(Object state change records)
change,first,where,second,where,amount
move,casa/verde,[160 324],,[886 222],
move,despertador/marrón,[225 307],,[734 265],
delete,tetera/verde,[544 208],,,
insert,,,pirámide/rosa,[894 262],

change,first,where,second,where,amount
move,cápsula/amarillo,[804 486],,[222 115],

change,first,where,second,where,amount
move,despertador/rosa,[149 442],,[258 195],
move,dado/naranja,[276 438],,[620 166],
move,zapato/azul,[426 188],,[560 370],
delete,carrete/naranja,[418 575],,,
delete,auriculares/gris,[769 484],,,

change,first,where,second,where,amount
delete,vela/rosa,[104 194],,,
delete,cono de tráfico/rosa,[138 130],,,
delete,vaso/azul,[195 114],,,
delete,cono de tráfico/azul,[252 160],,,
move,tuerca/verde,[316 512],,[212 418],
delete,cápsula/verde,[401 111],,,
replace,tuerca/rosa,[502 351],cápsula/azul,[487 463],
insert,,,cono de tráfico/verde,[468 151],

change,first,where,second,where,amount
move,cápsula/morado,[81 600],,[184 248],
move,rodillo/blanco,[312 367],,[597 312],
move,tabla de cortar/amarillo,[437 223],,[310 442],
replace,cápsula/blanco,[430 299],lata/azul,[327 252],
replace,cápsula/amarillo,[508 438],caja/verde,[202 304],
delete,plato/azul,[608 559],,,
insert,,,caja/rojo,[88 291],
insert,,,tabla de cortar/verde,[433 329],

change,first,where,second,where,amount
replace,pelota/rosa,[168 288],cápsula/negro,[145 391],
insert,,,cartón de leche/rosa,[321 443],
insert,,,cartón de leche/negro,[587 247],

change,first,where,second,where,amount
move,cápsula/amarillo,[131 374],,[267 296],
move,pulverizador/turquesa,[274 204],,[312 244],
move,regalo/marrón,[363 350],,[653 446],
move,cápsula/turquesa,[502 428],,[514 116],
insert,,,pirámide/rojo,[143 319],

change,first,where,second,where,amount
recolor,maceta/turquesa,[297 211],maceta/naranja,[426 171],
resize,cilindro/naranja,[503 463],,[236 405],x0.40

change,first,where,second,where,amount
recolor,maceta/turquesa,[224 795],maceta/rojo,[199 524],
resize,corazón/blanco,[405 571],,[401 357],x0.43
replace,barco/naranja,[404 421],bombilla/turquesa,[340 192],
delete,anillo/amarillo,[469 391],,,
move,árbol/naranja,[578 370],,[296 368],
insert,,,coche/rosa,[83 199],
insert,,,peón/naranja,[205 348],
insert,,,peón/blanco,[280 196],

## What the task requires
A single number is expected: how many lines in the records contain the string "turquesa".

## Result of this exercise
5